§ **The task**:
From the data below, copy exactly the lines that lie between the one holding "window: (83, 248) -> (54, 50), moved" and the one holding "door: (229, 254) -> (139, 74), hinge flipped", including both, and nothing more.
(Given information)
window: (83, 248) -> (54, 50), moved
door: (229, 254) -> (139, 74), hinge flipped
(End Given information)
(Given information)
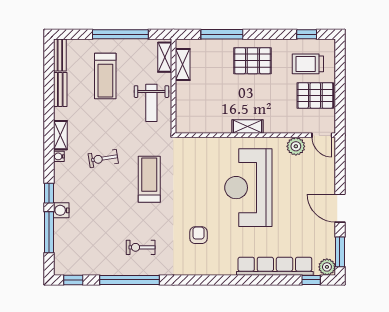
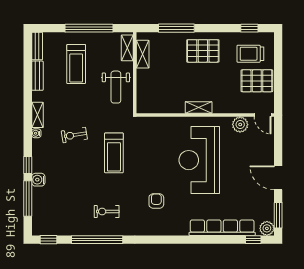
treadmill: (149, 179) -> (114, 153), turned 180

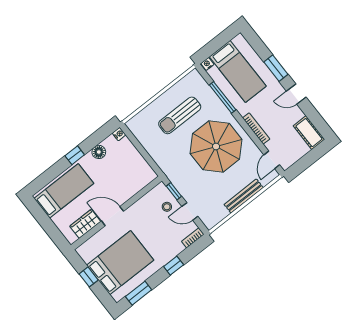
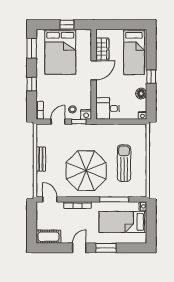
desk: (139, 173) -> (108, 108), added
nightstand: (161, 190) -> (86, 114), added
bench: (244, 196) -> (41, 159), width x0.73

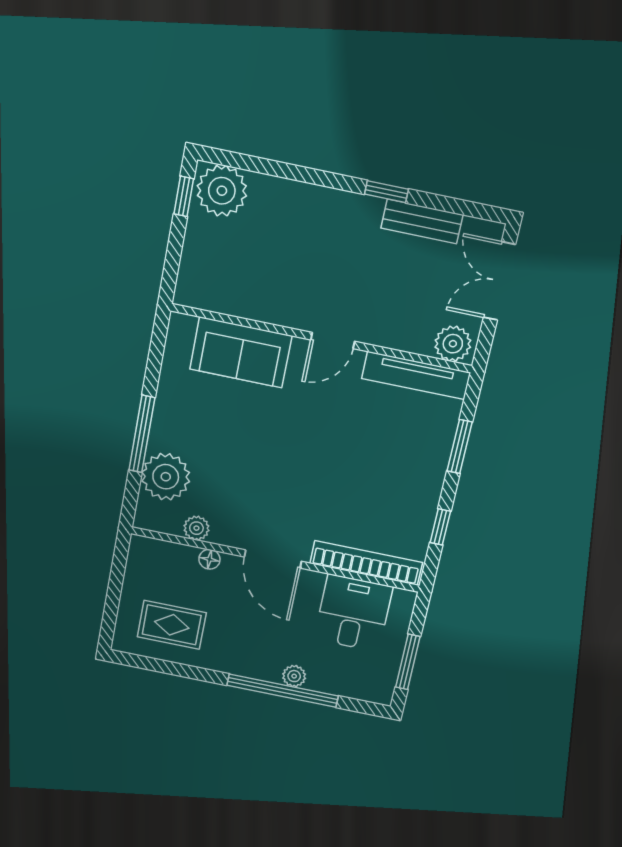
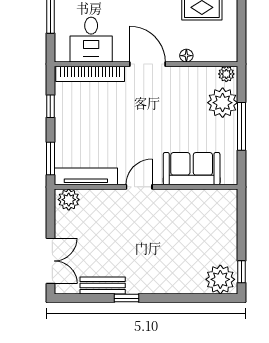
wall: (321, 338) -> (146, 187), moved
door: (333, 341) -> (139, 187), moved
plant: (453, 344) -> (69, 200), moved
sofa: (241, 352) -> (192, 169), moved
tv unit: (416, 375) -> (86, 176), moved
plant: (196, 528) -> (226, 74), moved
(End Given information)
(Given information)
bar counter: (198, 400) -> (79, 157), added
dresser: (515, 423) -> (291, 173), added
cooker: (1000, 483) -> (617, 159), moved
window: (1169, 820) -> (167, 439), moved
(End Given information)
§ **Your response**:
window: (83, 248) -> (54, 50), moved
door: (229, 254) -> (139, 74), hinge flipped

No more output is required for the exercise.